══ Data supplied ══

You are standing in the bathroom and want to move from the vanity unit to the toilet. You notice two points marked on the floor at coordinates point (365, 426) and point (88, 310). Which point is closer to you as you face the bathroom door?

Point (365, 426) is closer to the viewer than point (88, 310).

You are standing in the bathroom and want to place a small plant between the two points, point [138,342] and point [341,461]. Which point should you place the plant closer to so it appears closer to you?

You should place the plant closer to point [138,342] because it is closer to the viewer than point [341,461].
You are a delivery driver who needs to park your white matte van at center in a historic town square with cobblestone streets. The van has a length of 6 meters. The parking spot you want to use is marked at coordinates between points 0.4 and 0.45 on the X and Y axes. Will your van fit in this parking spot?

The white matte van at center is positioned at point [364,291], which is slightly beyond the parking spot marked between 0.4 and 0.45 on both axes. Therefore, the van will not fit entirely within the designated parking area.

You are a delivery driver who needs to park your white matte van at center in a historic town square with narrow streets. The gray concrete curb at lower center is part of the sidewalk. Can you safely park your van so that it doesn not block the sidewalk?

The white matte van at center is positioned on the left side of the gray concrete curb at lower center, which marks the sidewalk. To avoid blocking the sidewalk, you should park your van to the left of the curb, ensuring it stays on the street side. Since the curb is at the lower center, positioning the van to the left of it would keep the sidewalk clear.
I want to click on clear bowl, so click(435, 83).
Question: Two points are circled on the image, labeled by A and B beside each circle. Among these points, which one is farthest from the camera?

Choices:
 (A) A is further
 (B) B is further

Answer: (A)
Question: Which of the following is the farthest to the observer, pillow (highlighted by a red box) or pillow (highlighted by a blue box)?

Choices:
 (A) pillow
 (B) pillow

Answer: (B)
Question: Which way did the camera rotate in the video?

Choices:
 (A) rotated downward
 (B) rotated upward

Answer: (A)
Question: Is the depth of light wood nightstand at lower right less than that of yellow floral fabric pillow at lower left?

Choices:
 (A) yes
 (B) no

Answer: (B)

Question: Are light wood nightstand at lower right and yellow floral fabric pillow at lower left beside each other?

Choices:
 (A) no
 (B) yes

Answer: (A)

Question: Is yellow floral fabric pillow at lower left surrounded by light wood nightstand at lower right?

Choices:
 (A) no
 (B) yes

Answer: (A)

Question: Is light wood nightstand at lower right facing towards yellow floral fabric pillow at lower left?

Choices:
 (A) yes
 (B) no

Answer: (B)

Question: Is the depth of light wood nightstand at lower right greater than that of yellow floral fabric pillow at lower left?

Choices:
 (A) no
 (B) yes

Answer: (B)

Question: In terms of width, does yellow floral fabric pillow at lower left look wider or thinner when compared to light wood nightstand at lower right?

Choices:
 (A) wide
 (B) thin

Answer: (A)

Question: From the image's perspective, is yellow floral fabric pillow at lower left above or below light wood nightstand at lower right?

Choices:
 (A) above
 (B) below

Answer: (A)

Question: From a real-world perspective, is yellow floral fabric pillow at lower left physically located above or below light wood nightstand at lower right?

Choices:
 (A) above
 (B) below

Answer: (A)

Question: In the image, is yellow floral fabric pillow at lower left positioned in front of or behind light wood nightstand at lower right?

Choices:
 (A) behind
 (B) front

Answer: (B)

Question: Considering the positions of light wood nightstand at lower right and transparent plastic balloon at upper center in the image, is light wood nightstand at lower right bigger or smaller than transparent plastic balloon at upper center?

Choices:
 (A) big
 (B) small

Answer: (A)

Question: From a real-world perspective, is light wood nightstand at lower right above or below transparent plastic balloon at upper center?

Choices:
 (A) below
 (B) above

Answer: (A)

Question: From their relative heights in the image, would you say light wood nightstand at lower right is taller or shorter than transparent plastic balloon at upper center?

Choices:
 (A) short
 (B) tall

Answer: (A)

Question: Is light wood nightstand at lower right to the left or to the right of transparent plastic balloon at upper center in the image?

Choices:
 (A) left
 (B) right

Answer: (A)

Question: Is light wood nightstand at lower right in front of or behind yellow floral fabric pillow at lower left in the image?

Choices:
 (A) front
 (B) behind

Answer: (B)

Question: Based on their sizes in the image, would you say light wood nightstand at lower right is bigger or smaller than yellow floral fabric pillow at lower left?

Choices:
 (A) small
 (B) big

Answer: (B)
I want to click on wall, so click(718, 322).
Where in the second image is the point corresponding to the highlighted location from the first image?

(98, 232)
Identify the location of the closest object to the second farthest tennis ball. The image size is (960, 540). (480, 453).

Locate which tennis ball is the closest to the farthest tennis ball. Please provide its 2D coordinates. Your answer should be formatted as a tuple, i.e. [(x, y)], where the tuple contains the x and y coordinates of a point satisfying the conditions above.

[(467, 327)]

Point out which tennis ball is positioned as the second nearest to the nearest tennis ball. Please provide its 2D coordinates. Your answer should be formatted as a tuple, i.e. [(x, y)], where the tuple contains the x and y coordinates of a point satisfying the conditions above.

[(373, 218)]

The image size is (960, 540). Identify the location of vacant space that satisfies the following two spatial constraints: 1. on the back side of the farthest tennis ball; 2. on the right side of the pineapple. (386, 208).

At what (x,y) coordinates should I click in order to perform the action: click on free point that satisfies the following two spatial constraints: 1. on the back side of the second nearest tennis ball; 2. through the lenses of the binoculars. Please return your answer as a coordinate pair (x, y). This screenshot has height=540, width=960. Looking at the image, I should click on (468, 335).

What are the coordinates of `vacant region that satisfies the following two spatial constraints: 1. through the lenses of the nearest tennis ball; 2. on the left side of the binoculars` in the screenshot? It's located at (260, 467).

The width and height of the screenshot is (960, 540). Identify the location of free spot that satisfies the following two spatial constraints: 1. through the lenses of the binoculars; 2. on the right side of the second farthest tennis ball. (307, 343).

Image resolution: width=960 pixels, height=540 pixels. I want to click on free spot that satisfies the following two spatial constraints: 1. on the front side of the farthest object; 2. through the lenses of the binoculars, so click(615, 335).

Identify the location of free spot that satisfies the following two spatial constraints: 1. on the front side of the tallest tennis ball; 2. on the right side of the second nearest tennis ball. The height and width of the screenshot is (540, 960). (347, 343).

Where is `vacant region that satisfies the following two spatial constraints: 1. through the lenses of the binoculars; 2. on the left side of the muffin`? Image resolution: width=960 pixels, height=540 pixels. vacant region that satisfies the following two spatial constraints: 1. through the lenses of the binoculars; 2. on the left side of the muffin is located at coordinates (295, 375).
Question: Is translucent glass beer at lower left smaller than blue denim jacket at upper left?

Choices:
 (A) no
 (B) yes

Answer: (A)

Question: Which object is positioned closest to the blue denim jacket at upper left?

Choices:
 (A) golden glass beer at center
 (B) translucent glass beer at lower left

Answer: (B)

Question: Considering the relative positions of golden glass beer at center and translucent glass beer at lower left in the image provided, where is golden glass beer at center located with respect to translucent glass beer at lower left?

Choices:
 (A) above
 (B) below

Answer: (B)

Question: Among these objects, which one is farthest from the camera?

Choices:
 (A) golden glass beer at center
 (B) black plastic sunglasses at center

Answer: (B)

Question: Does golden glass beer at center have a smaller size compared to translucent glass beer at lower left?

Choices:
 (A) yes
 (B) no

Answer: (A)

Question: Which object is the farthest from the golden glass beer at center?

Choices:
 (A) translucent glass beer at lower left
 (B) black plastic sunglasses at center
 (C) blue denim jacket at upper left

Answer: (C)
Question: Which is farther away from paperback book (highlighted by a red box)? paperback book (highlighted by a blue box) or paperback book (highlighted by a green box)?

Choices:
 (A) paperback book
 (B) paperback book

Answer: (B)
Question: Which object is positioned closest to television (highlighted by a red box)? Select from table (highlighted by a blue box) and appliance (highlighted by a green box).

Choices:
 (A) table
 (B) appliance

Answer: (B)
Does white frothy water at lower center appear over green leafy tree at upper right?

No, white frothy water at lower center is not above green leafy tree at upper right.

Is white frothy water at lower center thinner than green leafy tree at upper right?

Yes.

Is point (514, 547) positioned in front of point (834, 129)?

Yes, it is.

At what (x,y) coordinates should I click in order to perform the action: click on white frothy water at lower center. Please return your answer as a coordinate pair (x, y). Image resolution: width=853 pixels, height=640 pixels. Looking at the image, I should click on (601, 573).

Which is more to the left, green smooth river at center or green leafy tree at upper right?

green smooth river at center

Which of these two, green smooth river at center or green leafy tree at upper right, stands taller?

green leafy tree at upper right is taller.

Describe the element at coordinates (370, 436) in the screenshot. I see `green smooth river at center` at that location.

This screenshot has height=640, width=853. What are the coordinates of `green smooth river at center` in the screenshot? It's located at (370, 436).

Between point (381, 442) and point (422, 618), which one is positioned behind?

═══

__How to complete this task__.
Output the stretch of material from the line containing "on (468, 335)." through the line containing "at (260, 467)." as a Markdown table with the columns No. and Line, skipping blank lines. Include only those lines.

__Written answer__.
| No. | Line |
|---|---|
| 1 | At what (x,y) coordinates should I click in order to perform the action: click on free point that satisfies the following two spatial constraints: 1. on the back side of the second nearest tennis ball; 2. through the lenses of the binoculars. Please return your answer as a coordinate pair (x, y). This screenshot has height=540, width=960. Looking at the image, I should click on (468, 335). |
| 2 | What are the coordinates of `vacant region that satisfies the following two spatial constraints: 1. through the lenses of the nearest tennis ball; 2. on the left side of the binoculars` in the screenshot? It's located at (260, 467). |